What this task involves >>
In the entries below, find the lines that contain the word "none" and copy them.
(Available data begins)
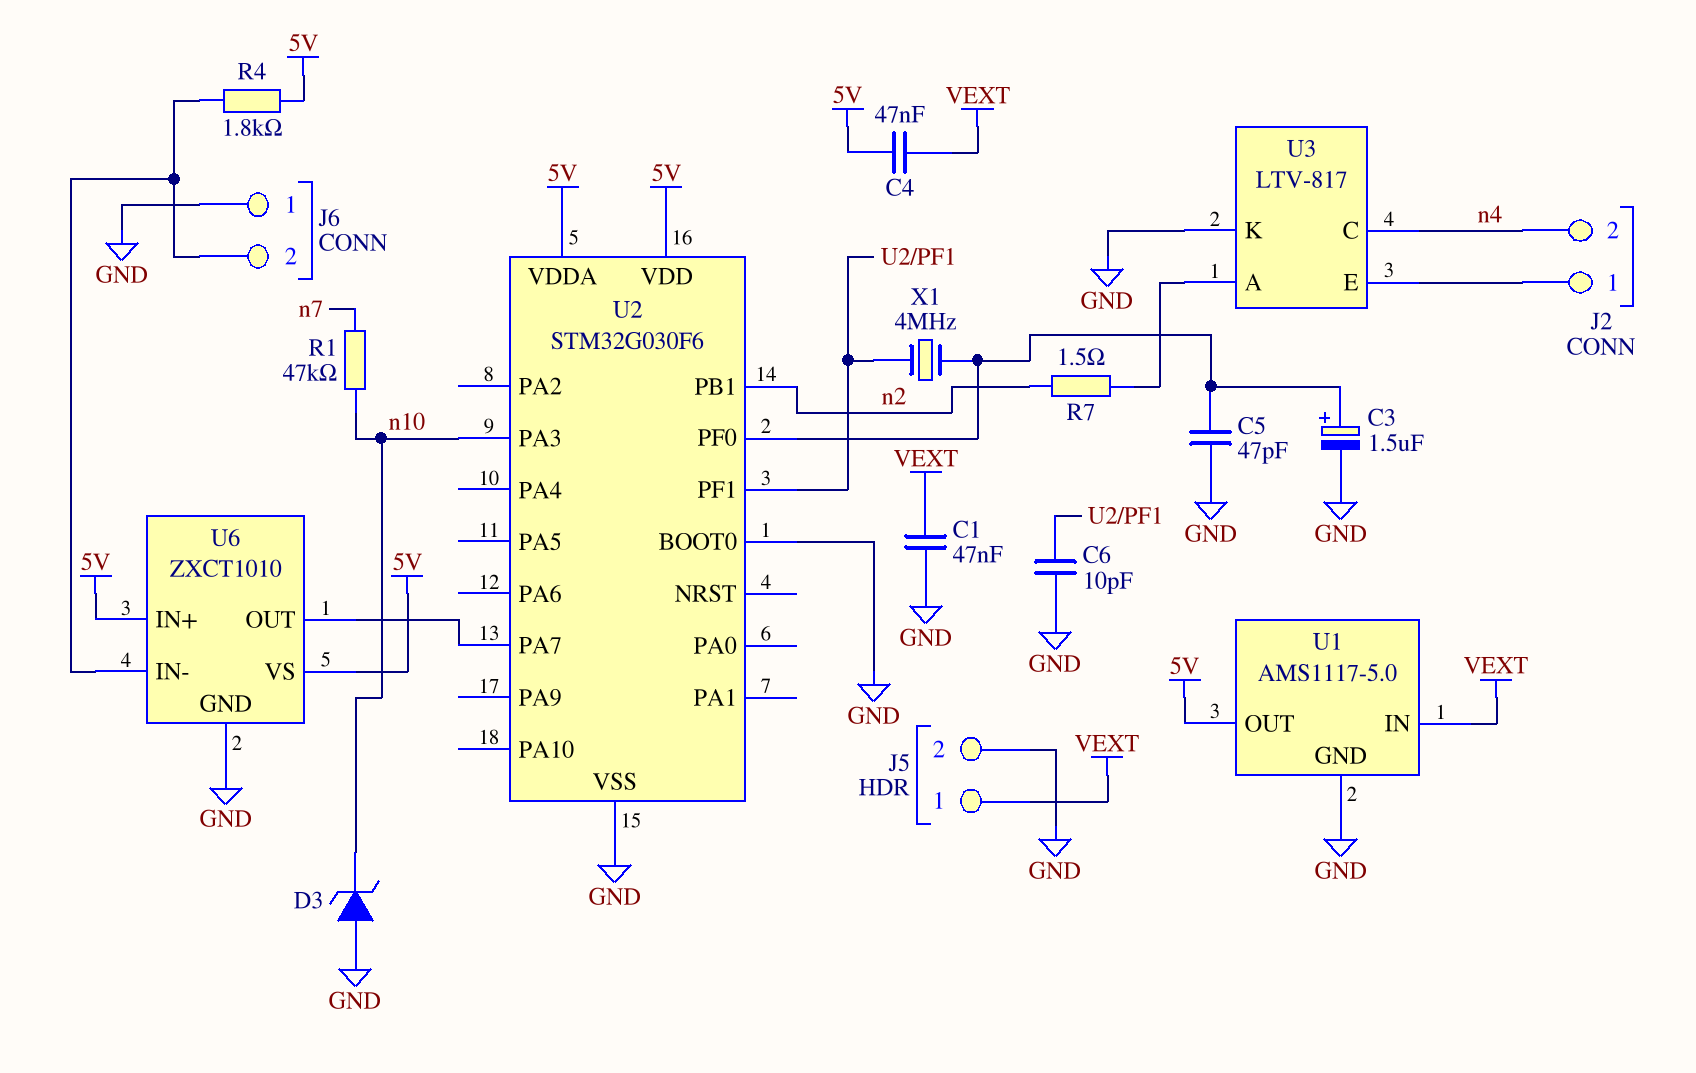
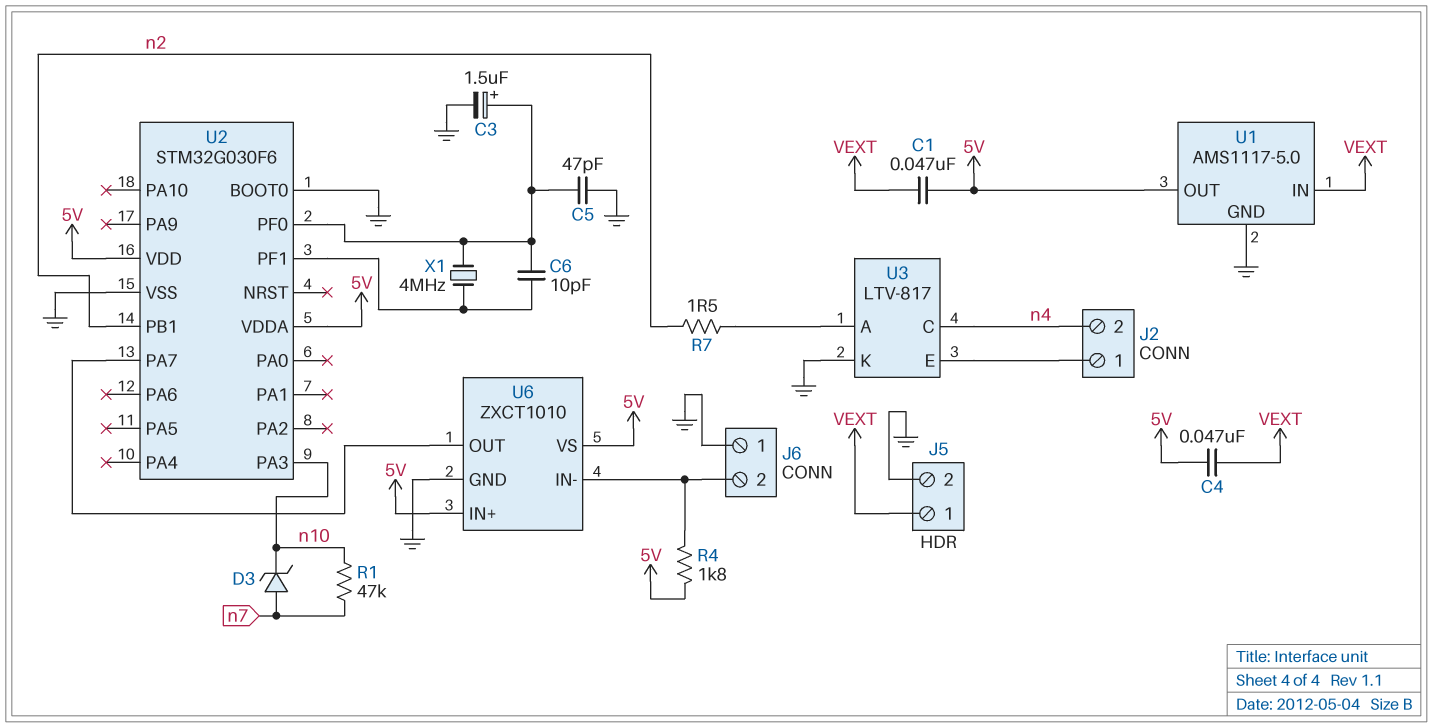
C1: 47nF (GND, VEXT) -> 47nF (5V, VEXT)
C6: 10pF (GND, U2/PF1) -> 10pF (U2/PF0, U2/PF1)
D3: zener (A GND, K n10) -> zener (A n7, K n10)

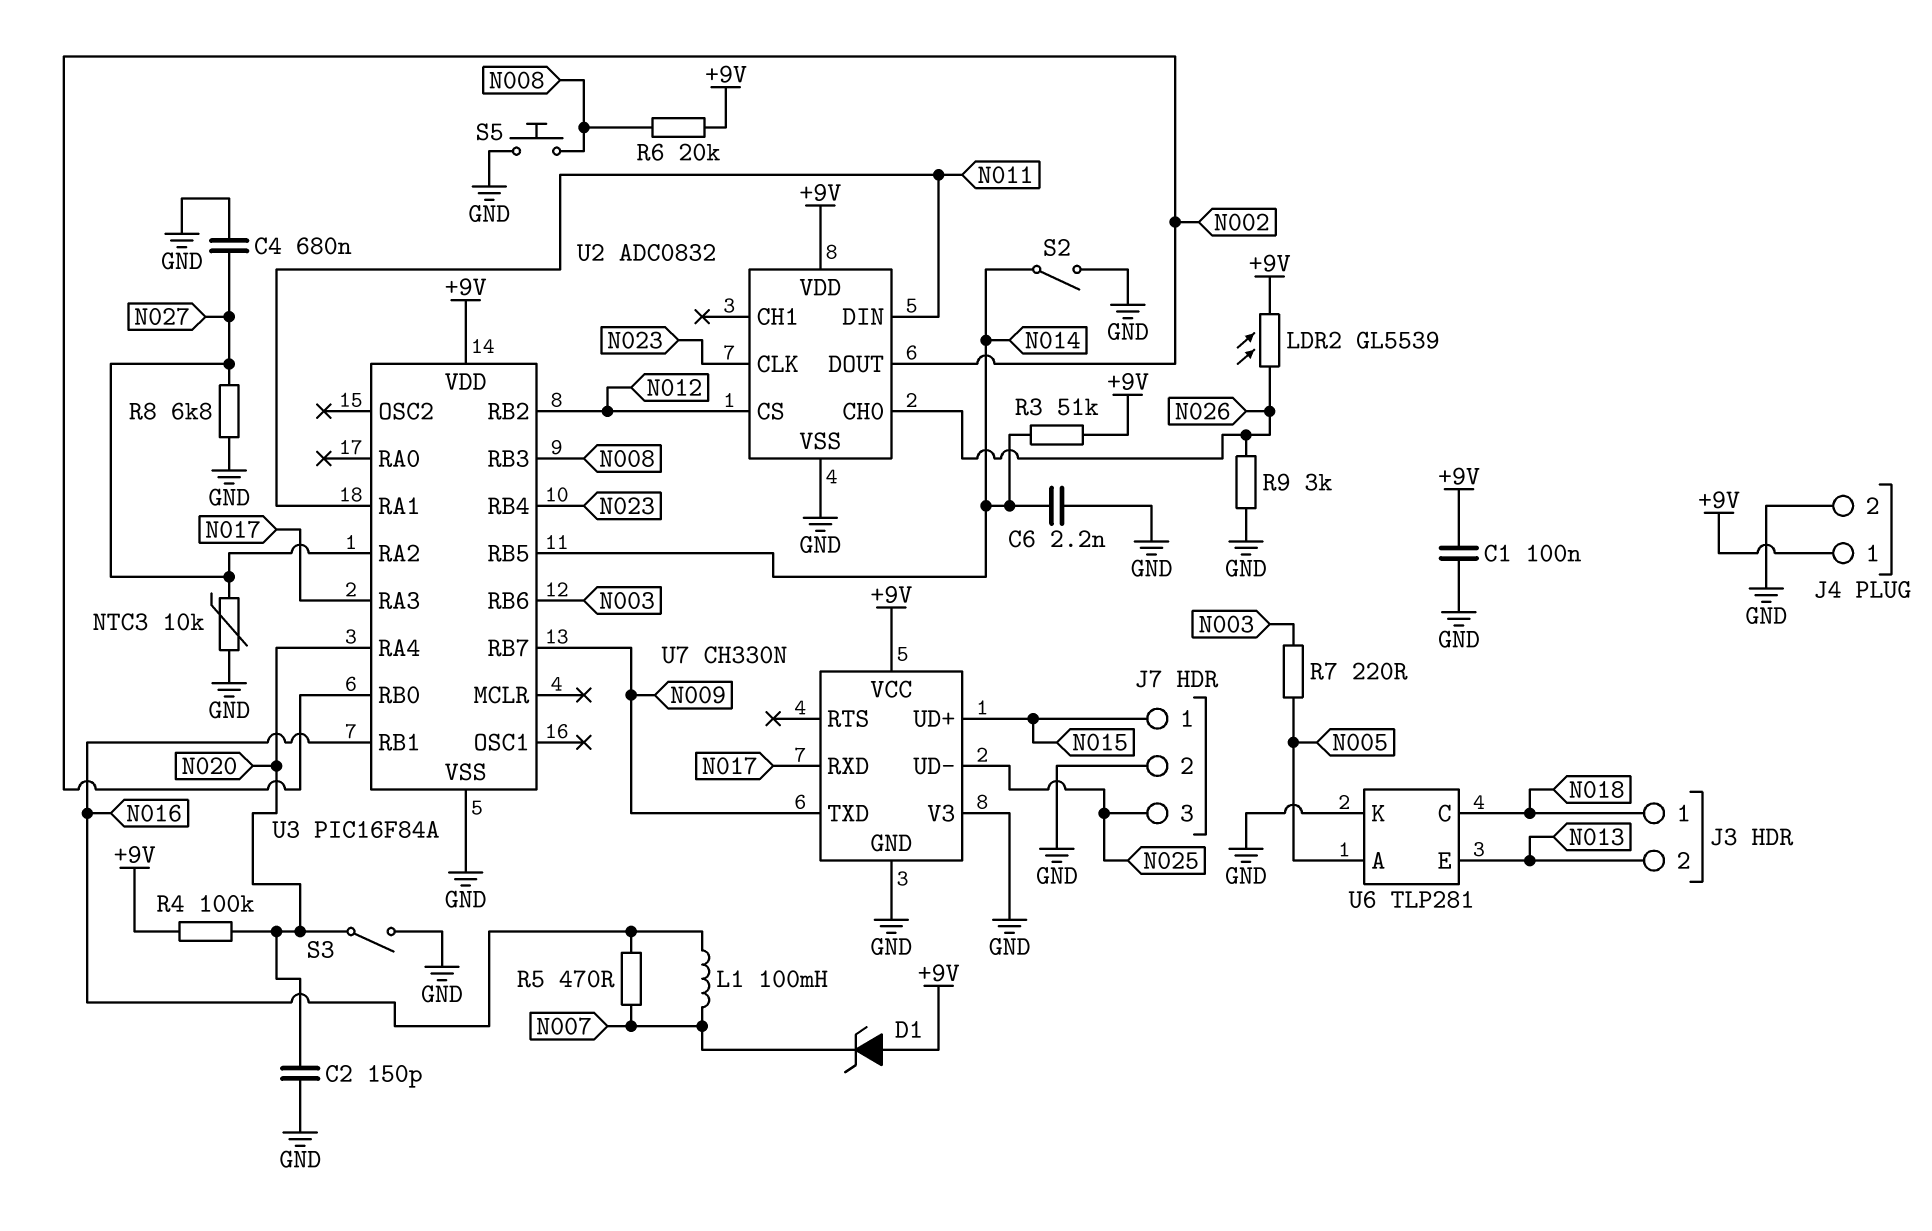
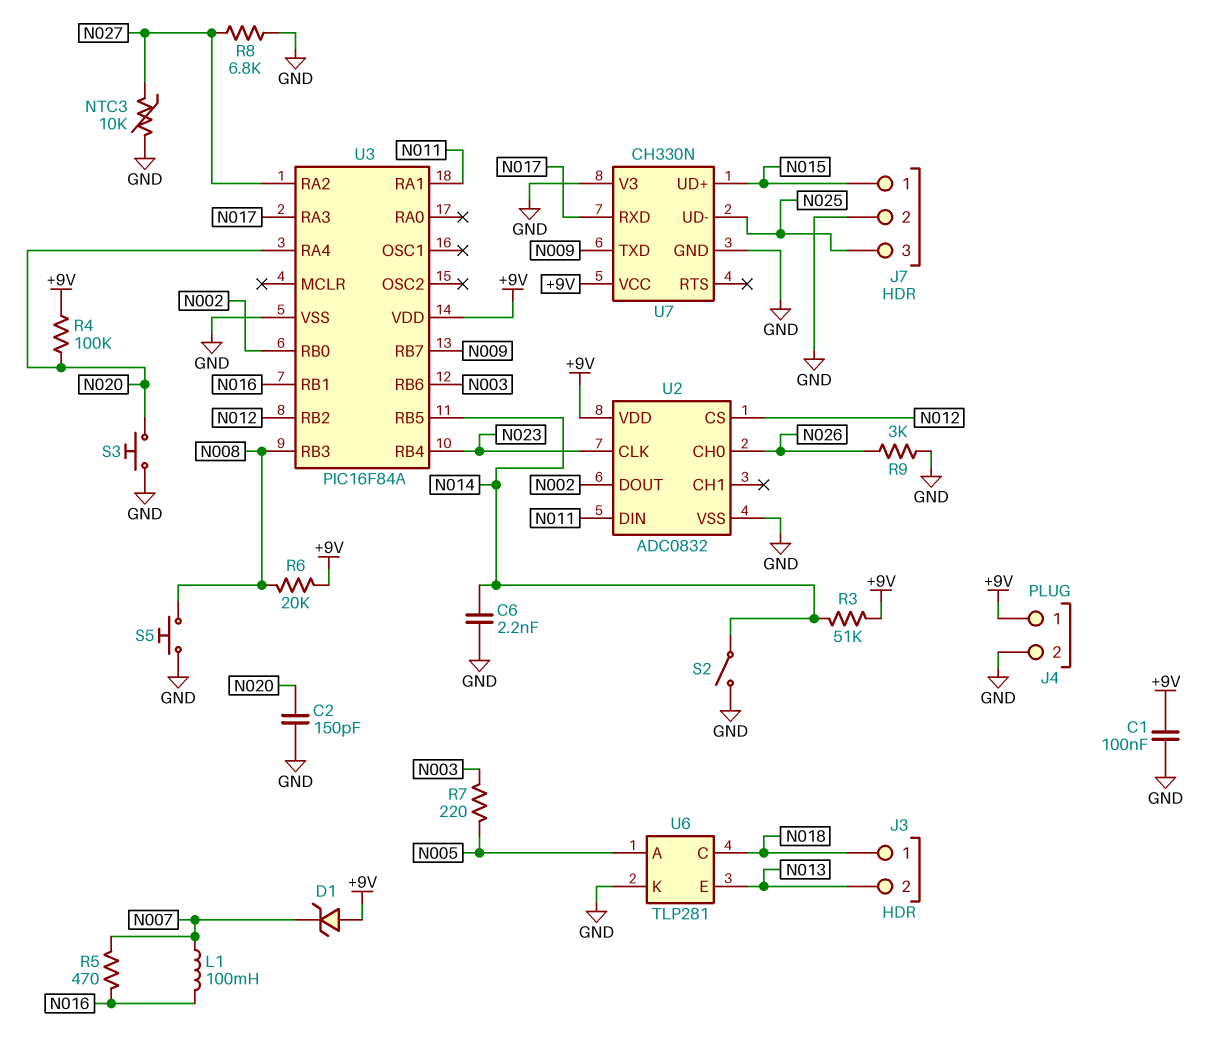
C4: 680nF (GND, N027) -> none
LDR2: GL5539 (+9V, N026) -> none
S3: switch (GND, N020) -> button (GND, N020)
(Available data ends)
Task result >>
C4: 680nF (GND, N027) -> none
LDR2: GL5539 (+9V, N026) -> none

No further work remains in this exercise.